(Records for the exercise begins)

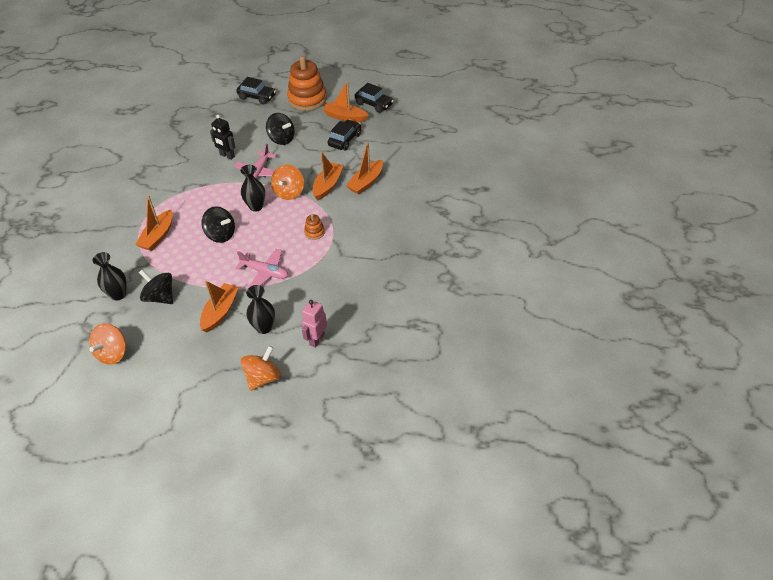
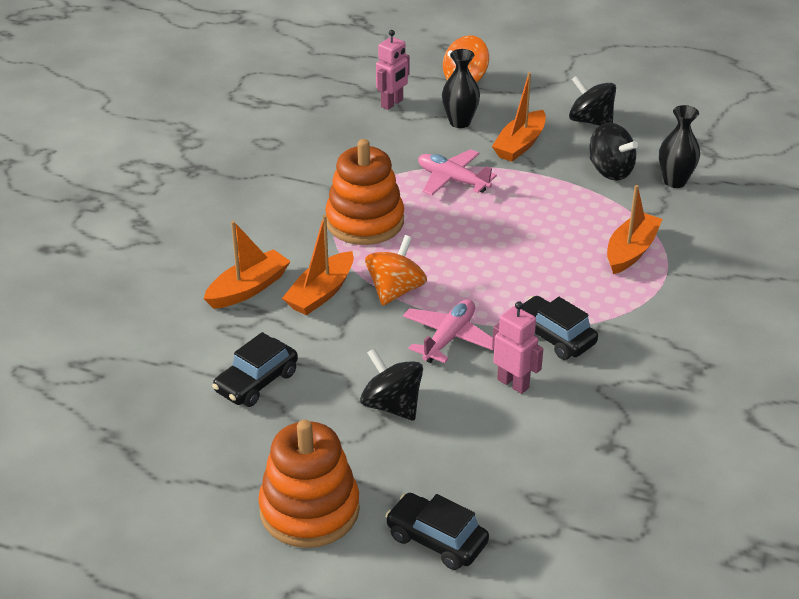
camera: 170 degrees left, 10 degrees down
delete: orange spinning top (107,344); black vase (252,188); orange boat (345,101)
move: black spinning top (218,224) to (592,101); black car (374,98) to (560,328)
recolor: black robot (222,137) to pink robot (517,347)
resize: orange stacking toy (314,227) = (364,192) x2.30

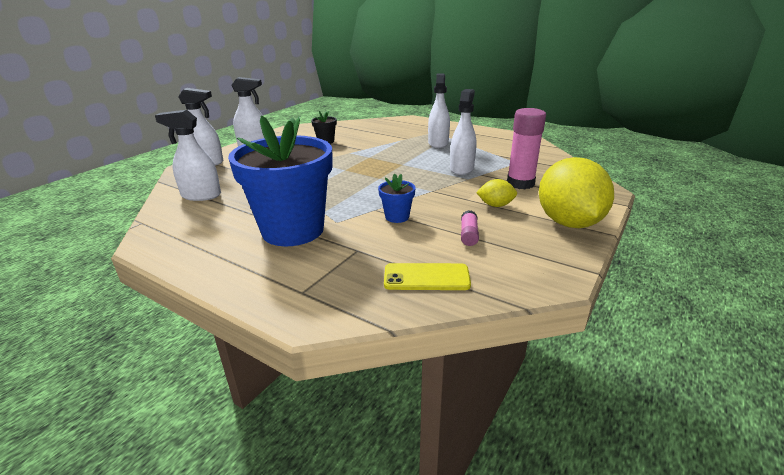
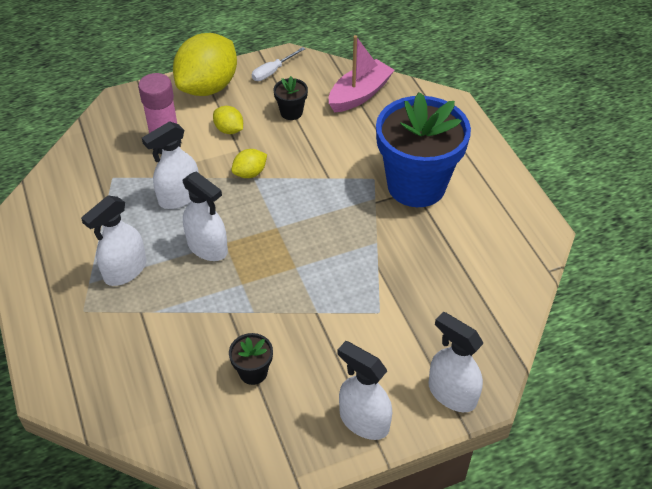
camera: 145 degrees left, 20 degrees up
delete: blue flower pot (397,198)
insert: yellow lemon (249,163); white screwdriver (278,64)
move: white spray bottle (188,155) to (205,216)
replace: yellow phone (427,276) to pink boat (361,73); pink glue stick (470,228) to black flower pot (291,98)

(Records for the exercise ends)

(What you should do) Tally each line in the data that holds the word "black"; write only the total.

(Response area) 4